▶ _WORK ITEM_
Would you repeat exactly the part of the listing below that runs from the line containing "removed: turquoise battery <577 164 93 122>" down to the line containing "added: yellow toothbrush <421 329 196 115>", inclusive, and nothing else?

▶ _DATA RECORDS_
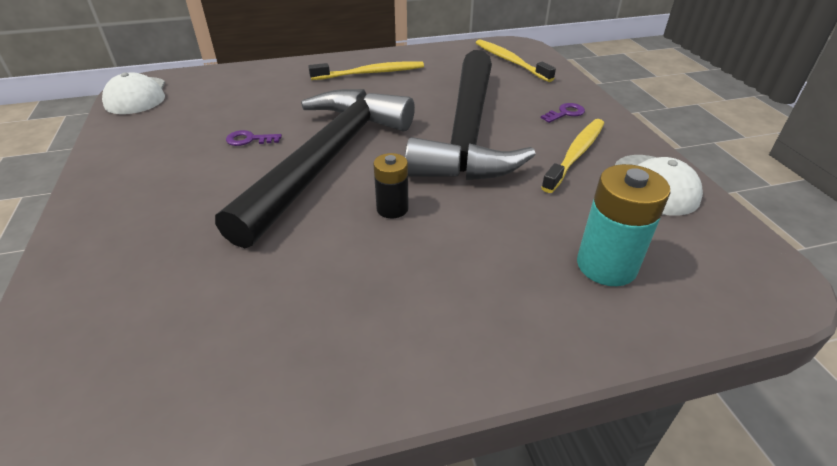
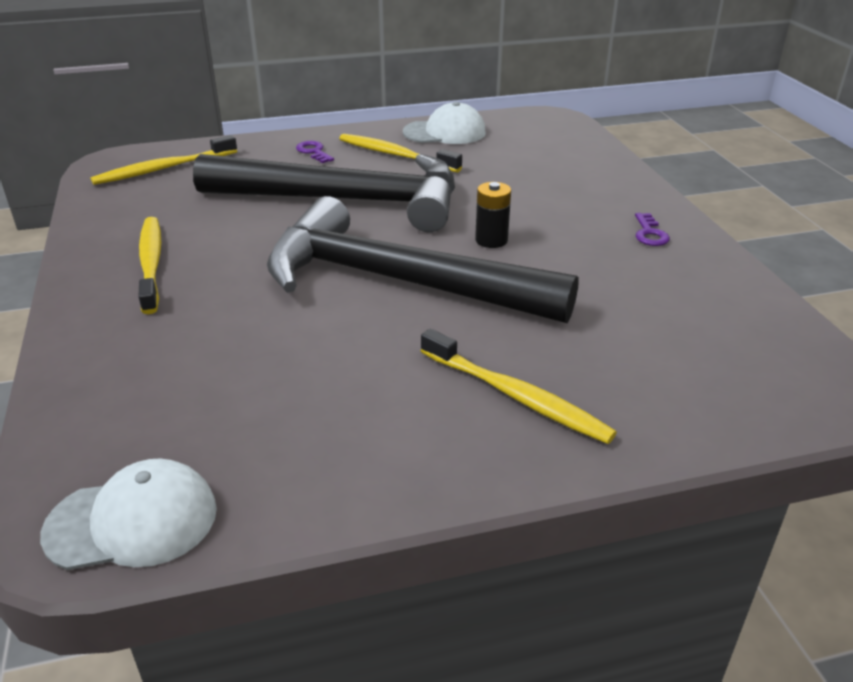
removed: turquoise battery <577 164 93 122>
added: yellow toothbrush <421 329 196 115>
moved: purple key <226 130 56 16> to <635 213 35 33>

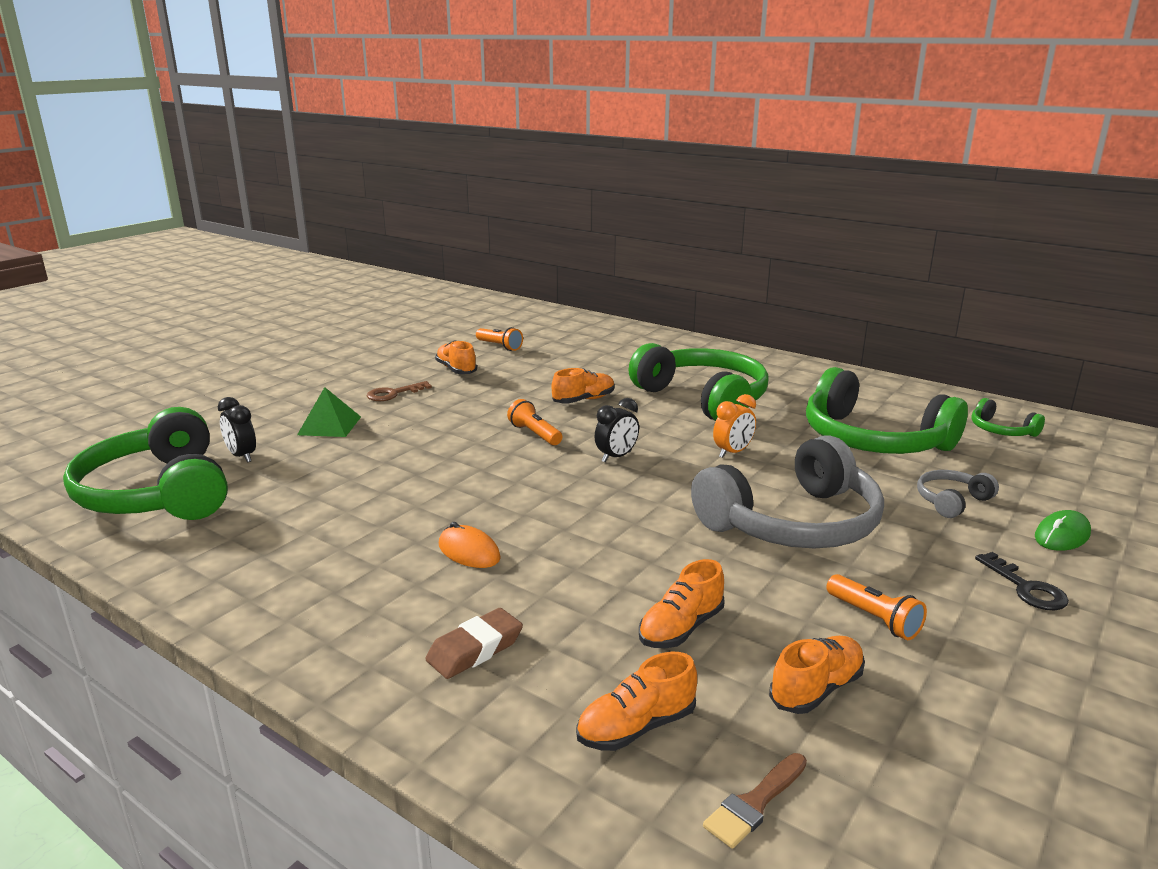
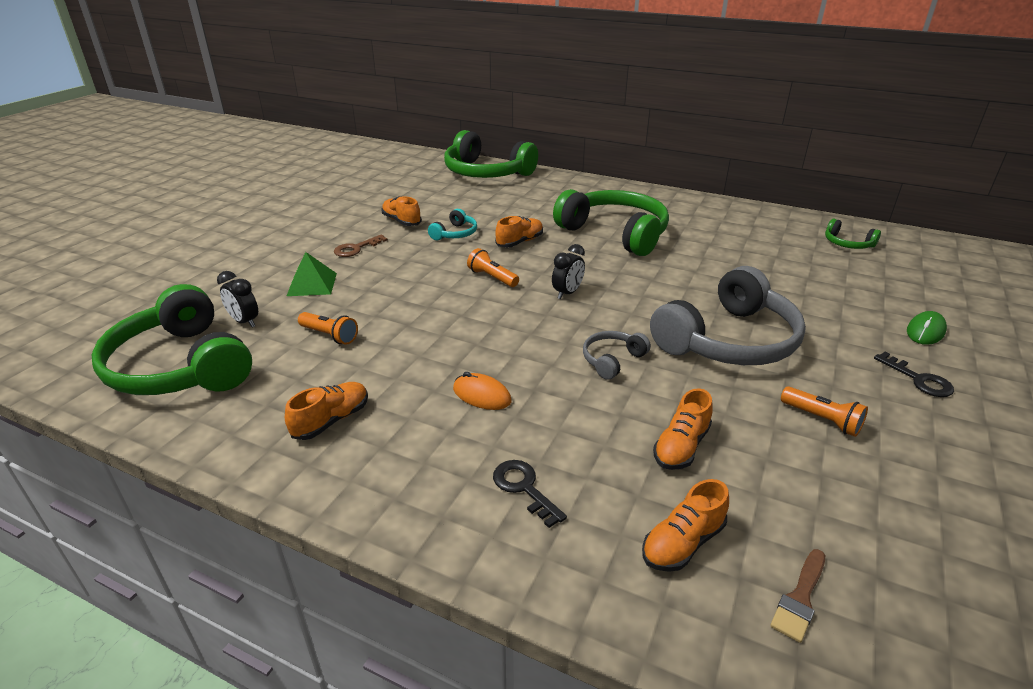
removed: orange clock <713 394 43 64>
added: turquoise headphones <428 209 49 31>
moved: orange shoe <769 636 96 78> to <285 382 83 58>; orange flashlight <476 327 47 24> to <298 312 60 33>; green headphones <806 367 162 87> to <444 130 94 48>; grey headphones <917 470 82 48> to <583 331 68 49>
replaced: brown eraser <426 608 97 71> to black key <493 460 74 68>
--
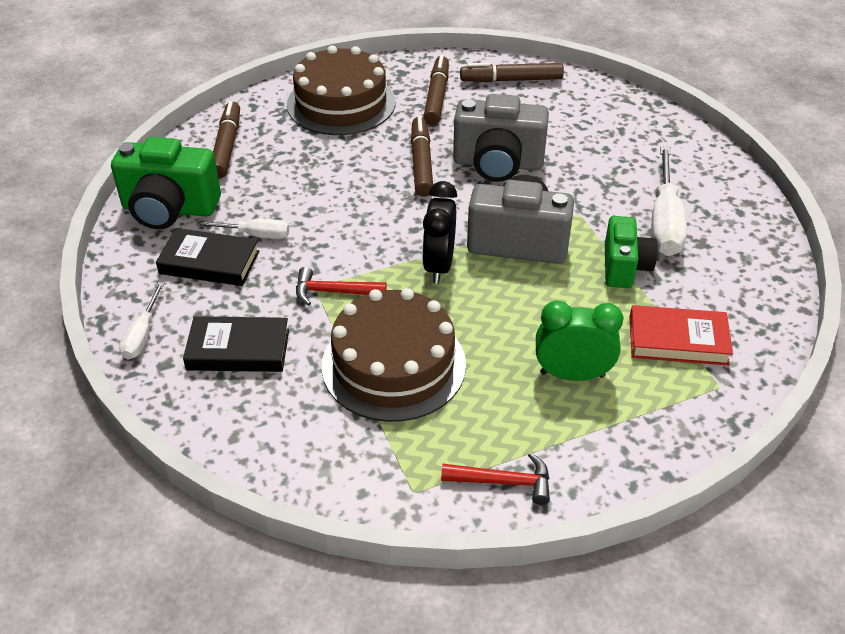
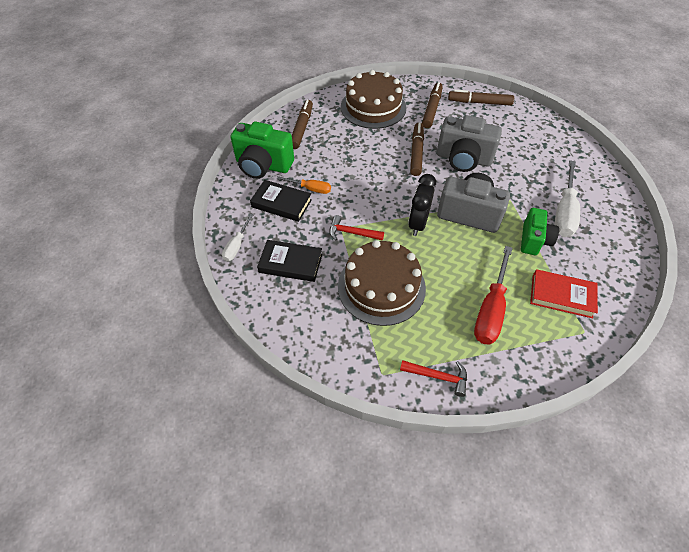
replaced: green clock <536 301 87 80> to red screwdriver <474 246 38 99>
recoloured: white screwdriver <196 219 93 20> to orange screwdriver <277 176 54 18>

▶ _SOLVED EXERCISE_
removed: turquoise battery <577 164 93 122>
added: yellow toothbrush <421 329 196 115>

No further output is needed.